→ Exercise description: With the pictures left out, print exactly the lines below that run from the one containing "C4: 10nF (+9V, GND) -> 150nF (+9V, GND)" through the one containing "R1: 6.8k (GND, RESET) -> 6.8k (+9V, RESET)".

Content revision data
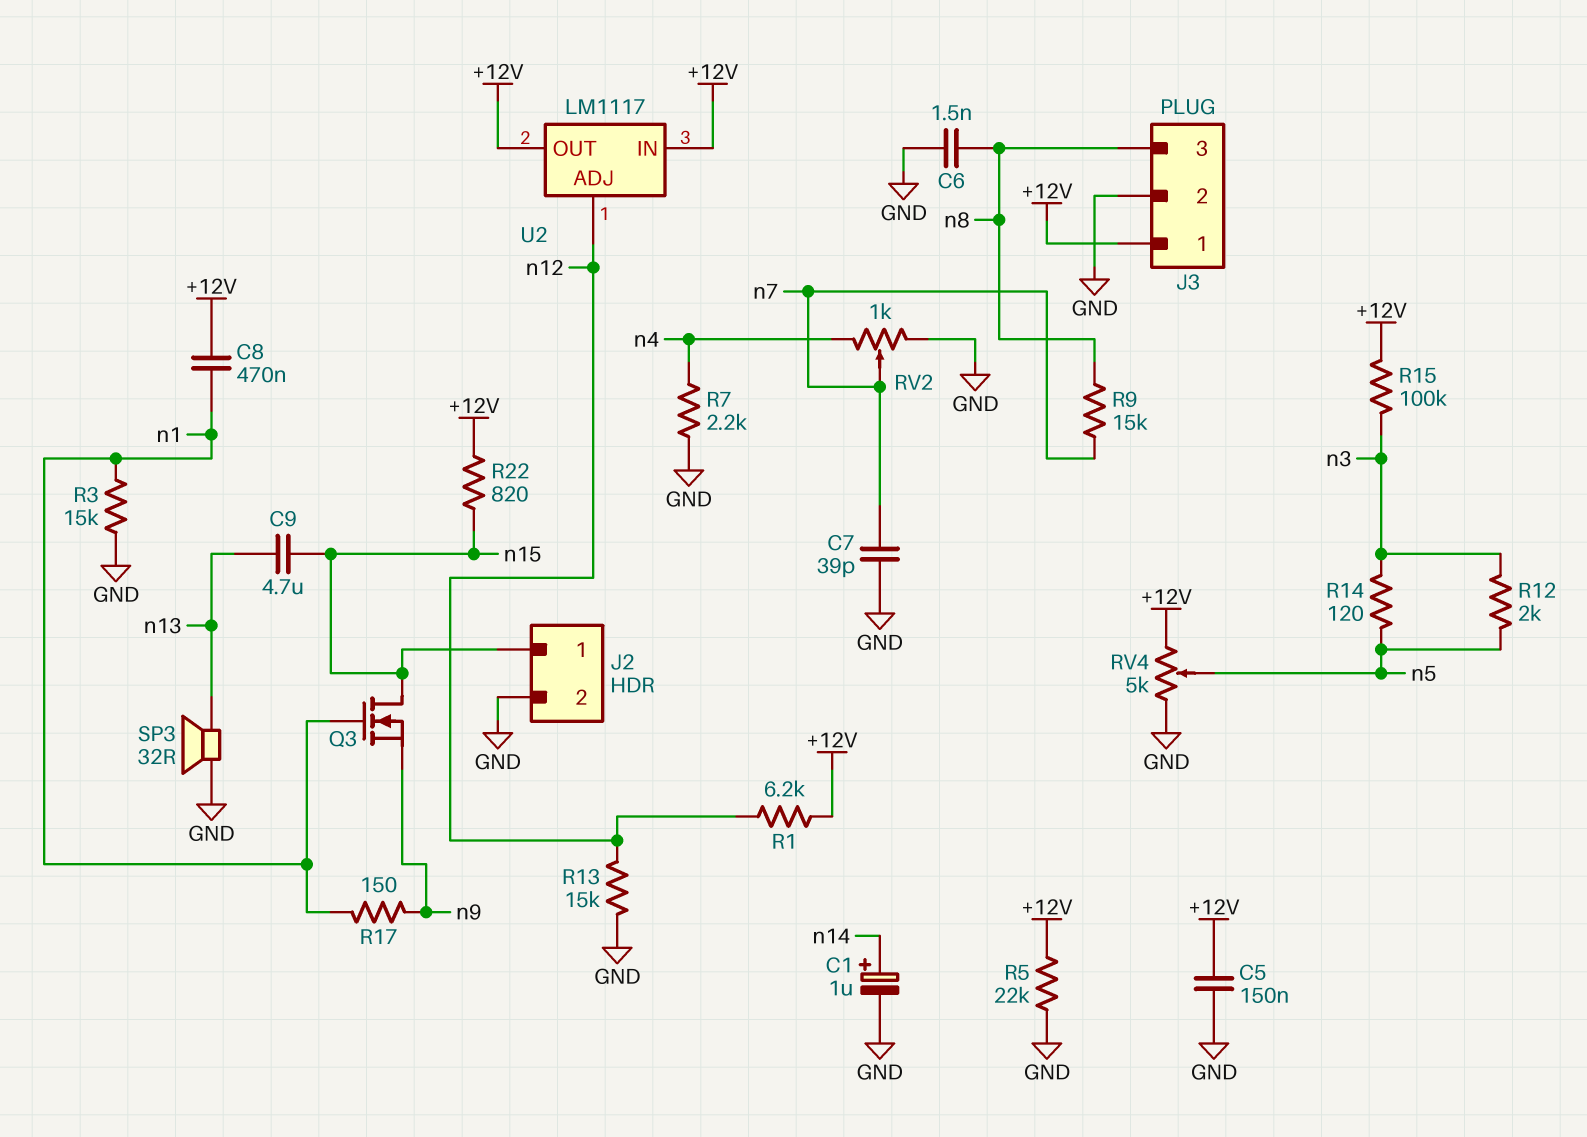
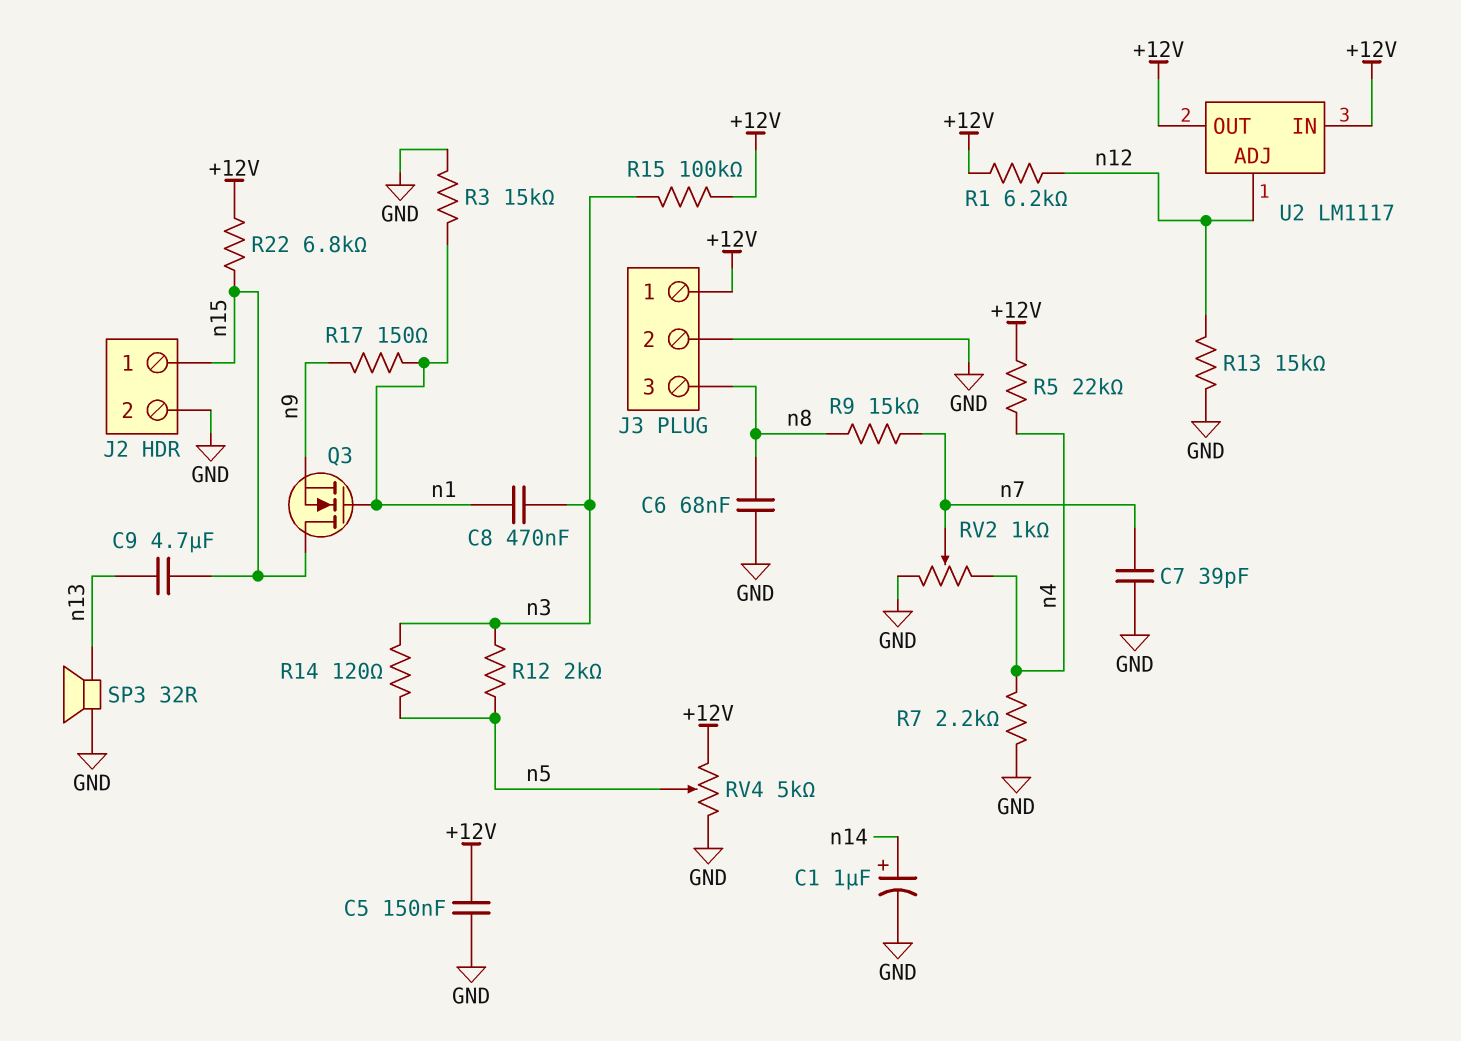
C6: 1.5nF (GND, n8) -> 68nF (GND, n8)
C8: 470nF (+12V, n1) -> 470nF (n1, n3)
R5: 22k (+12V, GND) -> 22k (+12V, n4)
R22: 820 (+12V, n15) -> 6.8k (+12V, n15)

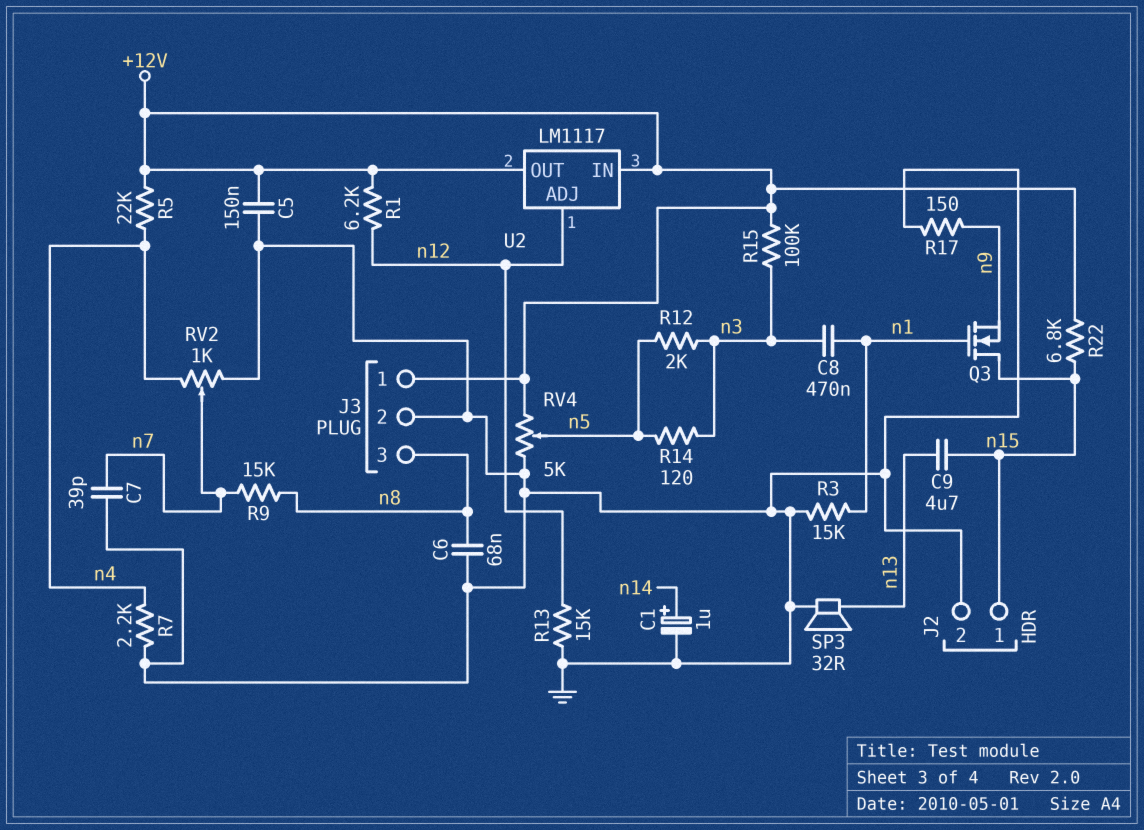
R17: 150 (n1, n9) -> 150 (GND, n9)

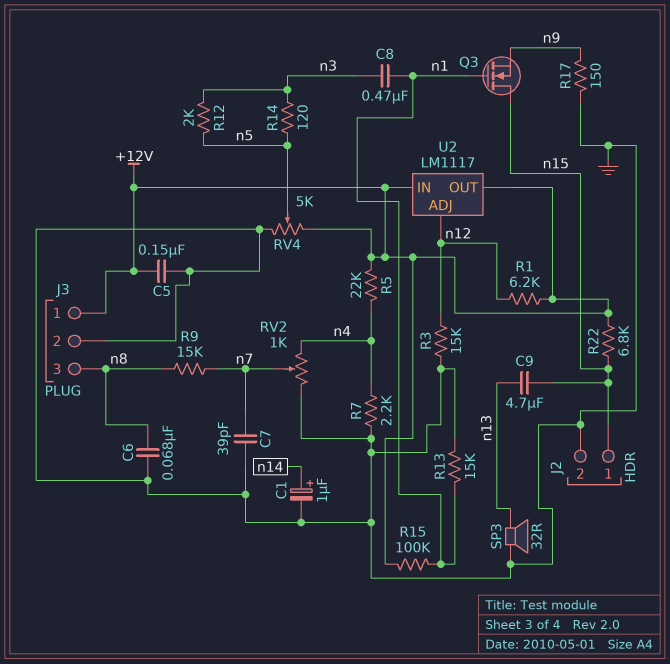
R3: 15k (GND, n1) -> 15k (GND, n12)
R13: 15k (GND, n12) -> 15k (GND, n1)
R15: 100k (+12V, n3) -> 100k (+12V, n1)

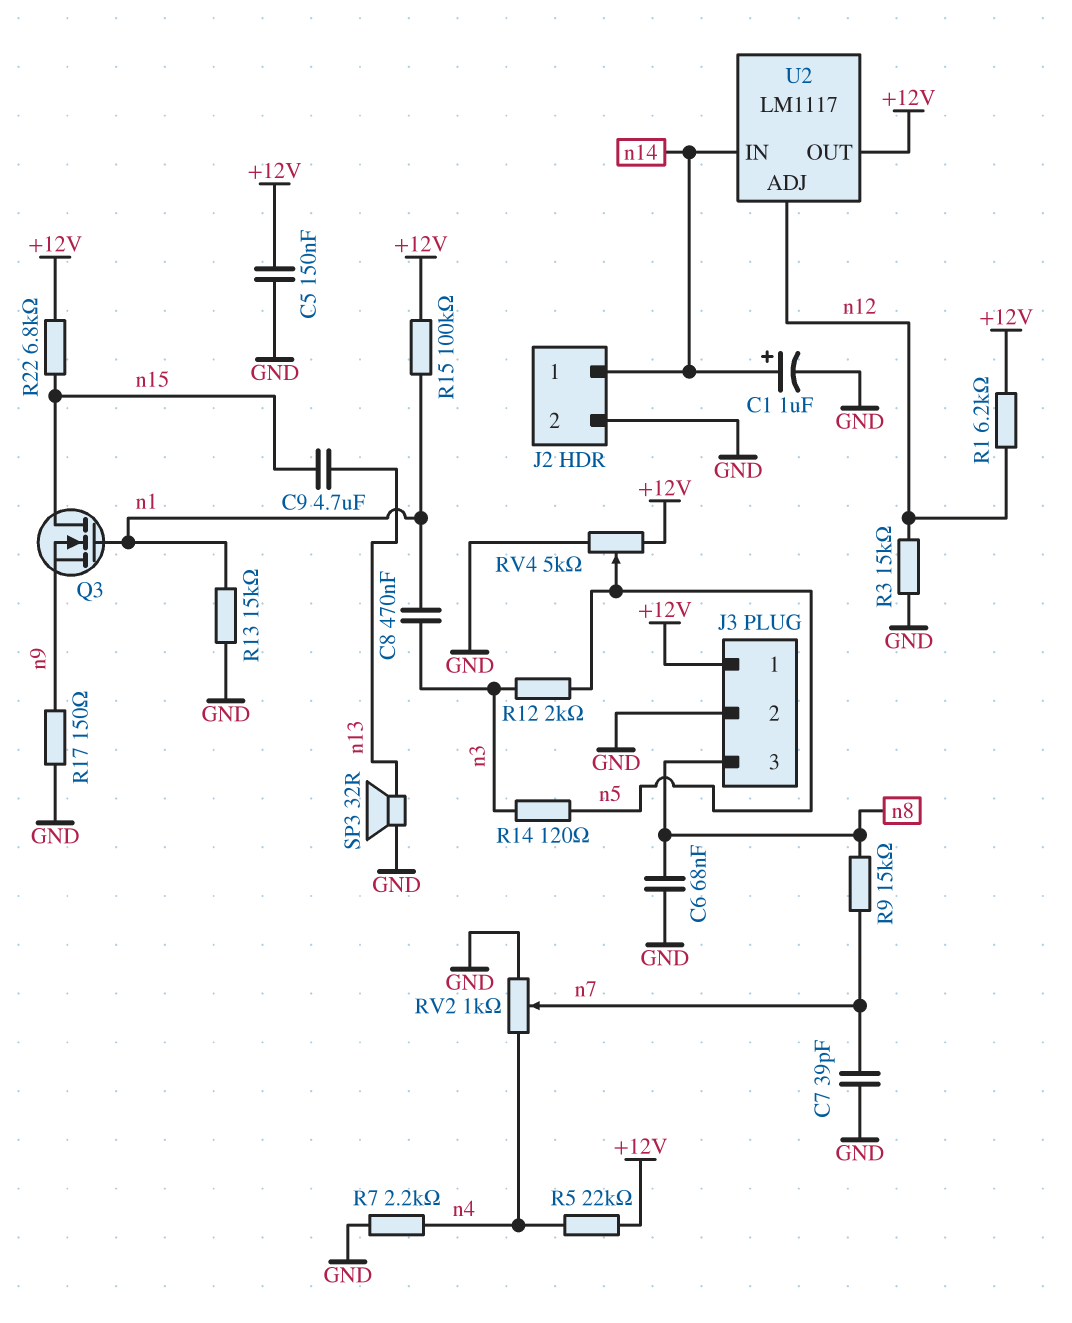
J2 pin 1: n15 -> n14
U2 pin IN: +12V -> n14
==
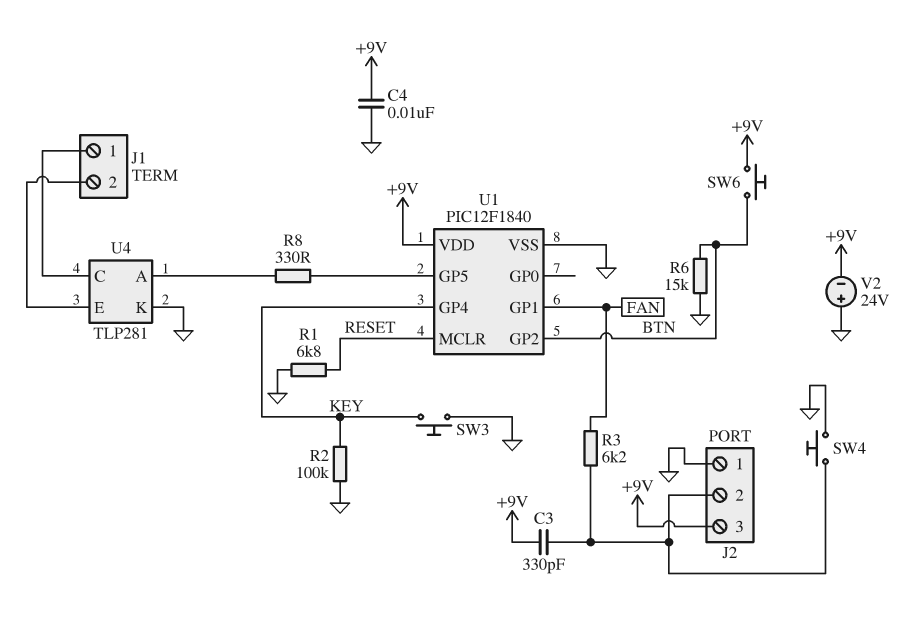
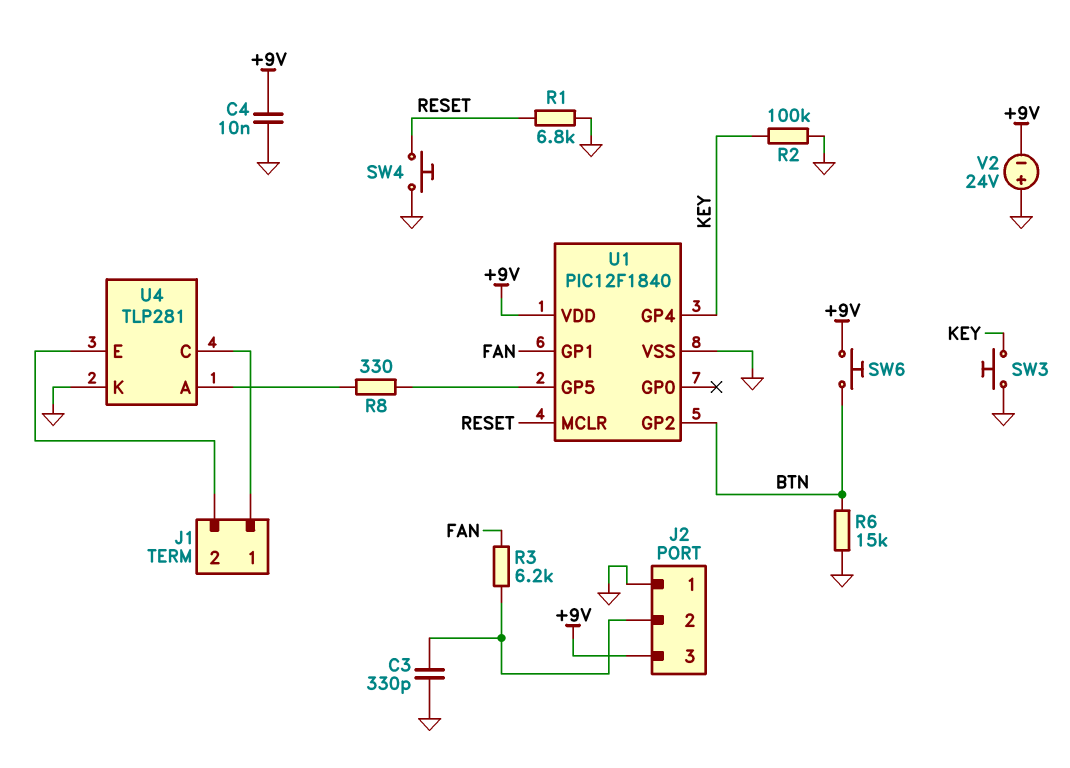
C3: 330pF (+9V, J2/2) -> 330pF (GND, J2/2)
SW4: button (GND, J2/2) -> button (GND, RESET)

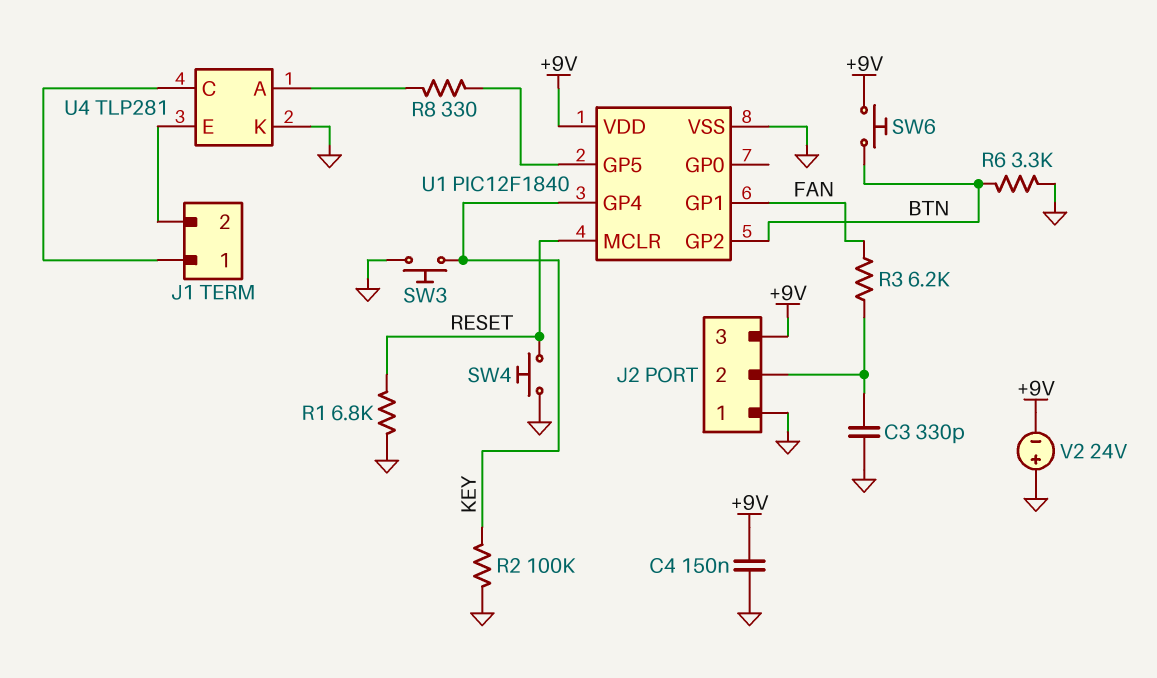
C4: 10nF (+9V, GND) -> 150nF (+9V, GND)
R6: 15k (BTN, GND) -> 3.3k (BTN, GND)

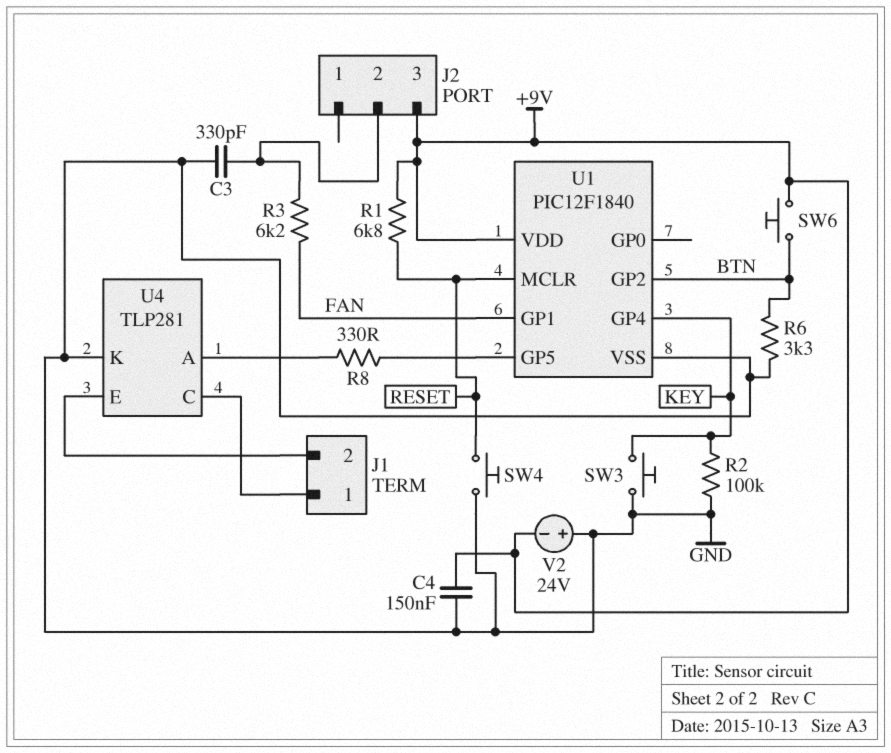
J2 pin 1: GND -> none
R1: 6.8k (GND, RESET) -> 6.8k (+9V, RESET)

→ Result for this task:
C4: 10nF (+9V, GND) -> 150nF (+9V, GND)
R6: 15k (BTN, GND) -> 3.3k (BTN, GND)

J2 pin 1: GND -> none
R1: 6.8k (GND, RESET) -> 6.8k (+9V, RESET)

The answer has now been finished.